Look below. Copy each line that has "cyan" in it.

════

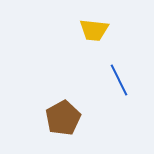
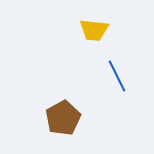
blue line: moved 2 px left, 4 px up
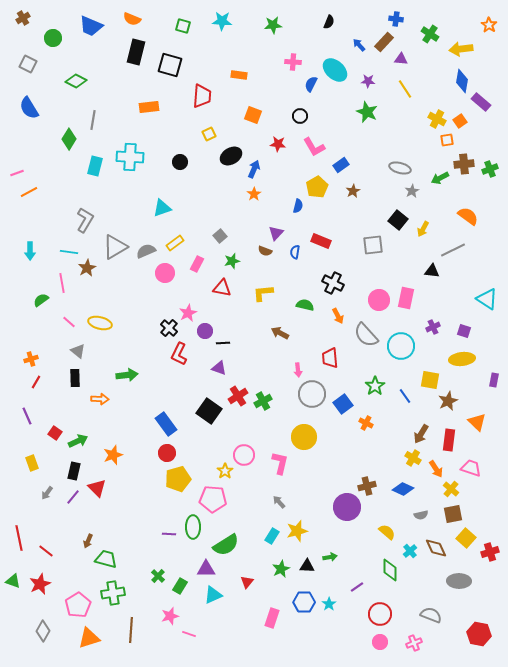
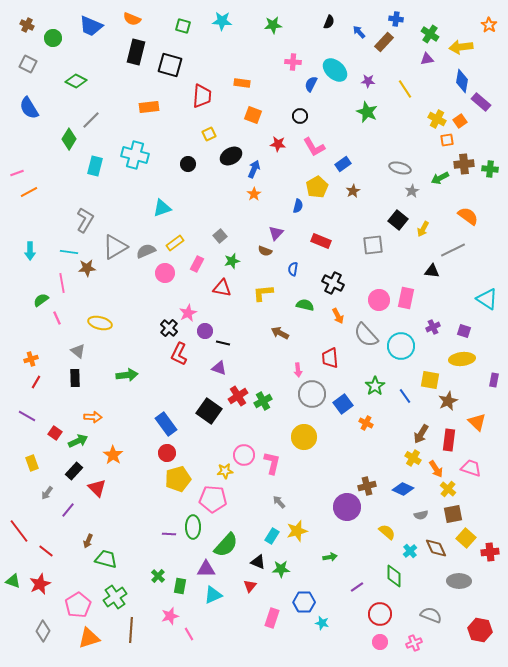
brown cross at (23, 18): moved 4 px right, 7 px down; rotated 32 degrees counterclockwise
blue arrow at (359, 45): moved 13 px up
yellow arrow at (461, 49): moved 2 px up
purple triangle at (401, 59): moved 26 px right; rotated 16 degrees counterclockwise
orange rectangle at (239, 75): moved 3 px right, 8 px down
gray line at (93, 120): moved 2 px left; rotated 36 degrees clockwise
cyan cross at (130, 157): moved 5 px right, 2 px up; rotated 12 degrees clockwise
black circle at (180, 162): moved 8 px right, 2 px down
blue rectangle at (341, 165): moved 2 px right, 1 px up
green cross at (490, 169): rotated 28 degrees clockwise
blue semicircle at (295, 252): moved 2 px left, 17 px down
brown star at (87, 268): rotated 24 degrees clockwise
pink line at (69, 322): moved 12 px left, 4 px up; rotated 24 degrees clockwise
black line at (223, 343): rotated 16 degrees clockwise
orange arrow at (100, 399): moved 7 px left, 18 px down
purple line at (27, 416): rotated 36 degrees counterclockwise
orange star at (113, 455): rotated 18 degrees counterclockwise
pink L-shape at (280, 463): moved 8 px left
black rectangle at (74, 471): rotated 30 degrees clockwise
yellow star at (225, 471): rotated 28 degrees clockwise
yellow cross at (451, 489): moved 3 px left
purple line at (73, 497): moved 5 px left, 13 px down
red line at (19, 538): moved 7 px up; rotated 25 degrees counterclockwise
green semicircle at (226, 545): rotated 16 degrees counterclockwise
red cross at (490, 552): rotated 12 degrees clockwise
black triangle at (307, 566): moved 49 px left, 4 px up; rotated 21 degrees clockwise
green star at (281, 569): rotated 24 degrees clockwise
green diamond at (390, 570): moved 4 px right, 6 px down
red triangle at (247, 582): moved 3 px right, 4 px down
green rectangle at (180, 586): rotated 21 degrees counterclockwise
green cross at (113, 593): moved 2 px right, 4 px down; rotated 25 degrees counterclockwise
cyan star at (329, 604): moved 7 px left, 19 px down; rotated 24 degrees counterclockwise
pink line at (189, 634): rotated 40 degrees clockwise
red hexagon at (479, 634): moved 1 px right, 4 px up
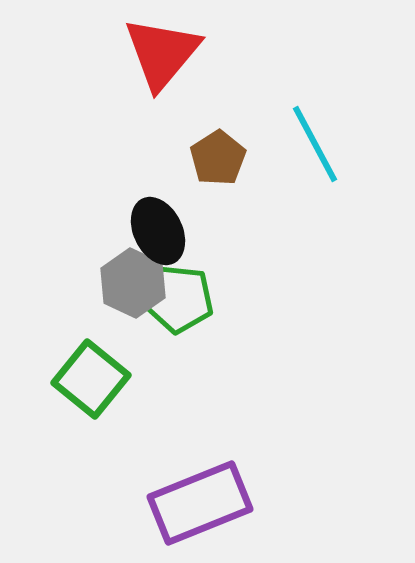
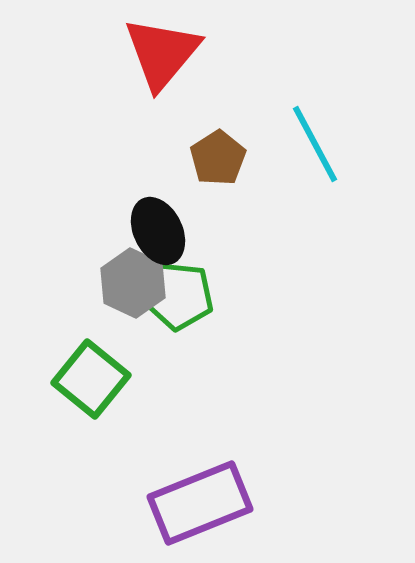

════

▶ Answer space
cyan cross at (130, 157): moved 5 px right, 2 px up; rotated 12 degrees clockwise
cyan star at (329, 604): moved 7 px left, 19 px down; rotated 24 degrees counterclockwise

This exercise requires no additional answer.